==== GIVEN DATA

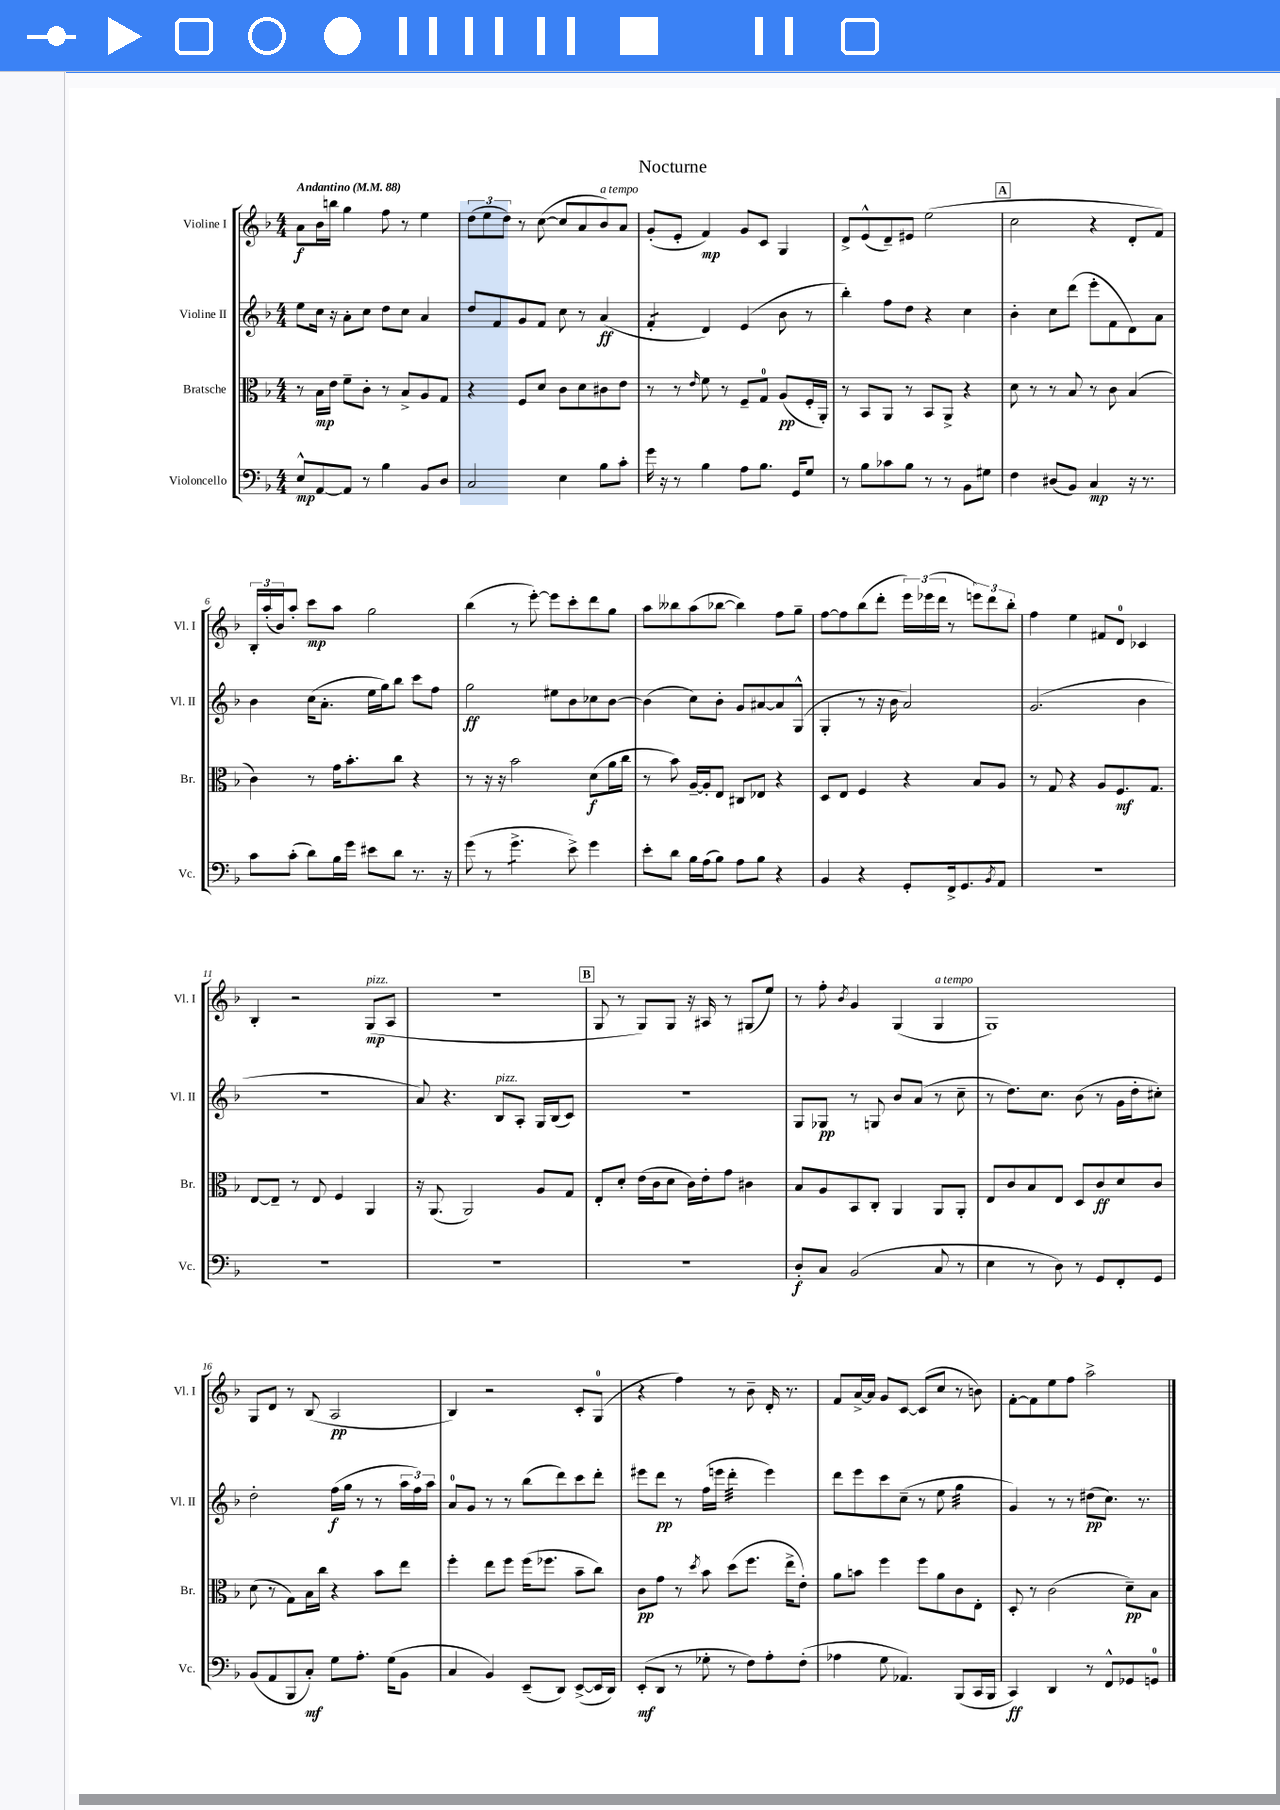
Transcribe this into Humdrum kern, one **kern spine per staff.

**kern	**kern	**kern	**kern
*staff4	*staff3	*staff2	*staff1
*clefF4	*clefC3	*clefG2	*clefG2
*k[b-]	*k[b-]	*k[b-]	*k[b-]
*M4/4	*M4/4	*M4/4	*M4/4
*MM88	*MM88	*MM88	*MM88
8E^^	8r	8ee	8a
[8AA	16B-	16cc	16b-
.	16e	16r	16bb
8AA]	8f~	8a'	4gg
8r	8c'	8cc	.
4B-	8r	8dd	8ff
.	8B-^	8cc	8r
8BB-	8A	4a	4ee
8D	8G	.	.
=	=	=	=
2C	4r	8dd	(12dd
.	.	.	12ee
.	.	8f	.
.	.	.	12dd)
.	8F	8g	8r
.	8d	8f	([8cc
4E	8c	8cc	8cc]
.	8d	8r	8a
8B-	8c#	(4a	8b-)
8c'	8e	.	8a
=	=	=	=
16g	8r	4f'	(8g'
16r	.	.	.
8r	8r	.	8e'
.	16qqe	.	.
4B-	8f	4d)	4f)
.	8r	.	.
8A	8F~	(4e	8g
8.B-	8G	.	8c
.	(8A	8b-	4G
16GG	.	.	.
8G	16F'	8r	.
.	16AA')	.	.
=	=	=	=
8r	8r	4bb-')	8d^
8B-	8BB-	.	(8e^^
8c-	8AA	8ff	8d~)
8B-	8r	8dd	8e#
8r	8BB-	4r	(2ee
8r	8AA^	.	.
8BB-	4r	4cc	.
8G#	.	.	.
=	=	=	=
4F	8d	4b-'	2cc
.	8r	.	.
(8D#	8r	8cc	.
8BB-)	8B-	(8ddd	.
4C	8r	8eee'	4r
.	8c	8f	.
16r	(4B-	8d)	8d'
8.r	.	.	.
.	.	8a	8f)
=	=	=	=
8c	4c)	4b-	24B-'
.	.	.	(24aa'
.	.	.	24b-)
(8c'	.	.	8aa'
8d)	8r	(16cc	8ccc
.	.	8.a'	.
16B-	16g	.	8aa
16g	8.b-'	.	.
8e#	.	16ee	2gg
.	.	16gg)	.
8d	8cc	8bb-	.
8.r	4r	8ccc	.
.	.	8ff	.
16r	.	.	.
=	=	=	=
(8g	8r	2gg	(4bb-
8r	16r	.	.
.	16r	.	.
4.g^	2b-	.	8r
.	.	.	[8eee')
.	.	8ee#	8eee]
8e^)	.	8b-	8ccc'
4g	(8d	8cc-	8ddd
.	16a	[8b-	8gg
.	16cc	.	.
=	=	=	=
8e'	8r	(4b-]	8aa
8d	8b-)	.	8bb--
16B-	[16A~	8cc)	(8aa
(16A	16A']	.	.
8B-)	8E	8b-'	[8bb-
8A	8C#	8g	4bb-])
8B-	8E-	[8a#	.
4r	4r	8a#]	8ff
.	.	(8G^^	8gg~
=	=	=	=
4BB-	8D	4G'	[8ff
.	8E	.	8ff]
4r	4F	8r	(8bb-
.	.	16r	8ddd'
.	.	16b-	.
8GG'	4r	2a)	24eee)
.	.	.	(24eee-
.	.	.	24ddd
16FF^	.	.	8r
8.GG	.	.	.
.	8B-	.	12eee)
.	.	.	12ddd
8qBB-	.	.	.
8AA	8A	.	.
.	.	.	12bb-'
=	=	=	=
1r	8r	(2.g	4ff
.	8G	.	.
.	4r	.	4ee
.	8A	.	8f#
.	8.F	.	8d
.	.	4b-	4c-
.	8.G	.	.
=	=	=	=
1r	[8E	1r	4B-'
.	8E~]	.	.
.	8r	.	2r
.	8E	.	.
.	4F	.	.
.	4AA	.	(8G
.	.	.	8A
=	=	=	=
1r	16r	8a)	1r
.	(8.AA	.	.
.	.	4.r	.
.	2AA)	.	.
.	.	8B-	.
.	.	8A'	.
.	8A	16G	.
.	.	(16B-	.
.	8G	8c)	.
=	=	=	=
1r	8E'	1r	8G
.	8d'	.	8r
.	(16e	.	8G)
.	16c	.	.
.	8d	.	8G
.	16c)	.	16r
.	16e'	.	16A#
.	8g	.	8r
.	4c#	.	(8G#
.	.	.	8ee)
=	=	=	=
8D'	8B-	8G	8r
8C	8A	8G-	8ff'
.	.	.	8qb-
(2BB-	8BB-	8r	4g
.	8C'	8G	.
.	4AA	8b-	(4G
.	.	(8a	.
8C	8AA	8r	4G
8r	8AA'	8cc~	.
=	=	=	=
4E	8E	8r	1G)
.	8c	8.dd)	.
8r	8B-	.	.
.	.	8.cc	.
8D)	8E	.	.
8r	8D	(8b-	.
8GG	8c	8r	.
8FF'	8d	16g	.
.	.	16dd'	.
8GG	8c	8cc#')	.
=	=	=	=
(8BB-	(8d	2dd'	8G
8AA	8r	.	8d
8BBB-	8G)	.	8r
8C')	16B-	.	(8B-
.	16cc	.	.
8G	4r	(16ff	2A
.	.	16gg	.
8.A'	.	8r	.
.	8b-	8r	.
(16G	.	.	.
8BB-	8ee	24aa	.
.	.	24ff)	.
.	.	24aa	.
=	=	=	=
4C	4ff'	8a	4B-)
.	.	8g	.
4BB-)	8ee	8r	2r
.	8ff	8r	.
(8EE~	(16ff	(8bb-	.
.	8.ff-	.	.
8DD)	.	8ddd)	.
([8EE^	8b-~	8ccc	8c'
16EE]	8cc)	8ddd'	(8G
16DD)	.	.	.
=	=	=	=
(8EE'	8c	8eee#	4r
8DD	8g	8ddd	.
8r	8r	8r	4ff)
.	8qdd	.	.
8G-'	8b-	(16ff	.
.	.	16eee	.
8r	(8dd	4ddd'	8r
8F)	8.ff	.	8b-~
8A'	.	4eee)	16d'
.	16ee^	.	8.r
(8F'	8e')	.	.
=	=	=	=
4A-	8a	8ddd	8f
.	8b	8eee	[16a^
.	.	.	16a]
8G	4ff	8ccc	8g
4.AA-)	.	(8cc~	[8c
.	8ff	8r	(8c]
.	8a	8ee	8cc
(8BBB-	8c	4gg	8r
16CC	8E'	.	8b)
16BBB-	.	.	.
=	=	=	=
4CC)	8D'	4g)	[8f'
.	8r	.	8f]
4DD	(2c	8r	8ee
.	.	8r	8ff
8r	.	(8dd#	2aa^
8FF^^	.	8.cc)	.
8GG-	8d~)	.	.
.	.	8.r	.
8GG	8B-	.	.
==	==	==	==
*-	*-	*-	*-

========

» EXERCISE:
How many lines in the items above contain the string "kern"? Case counts; give only the number.

» RESULT FOR THIS TASK:
2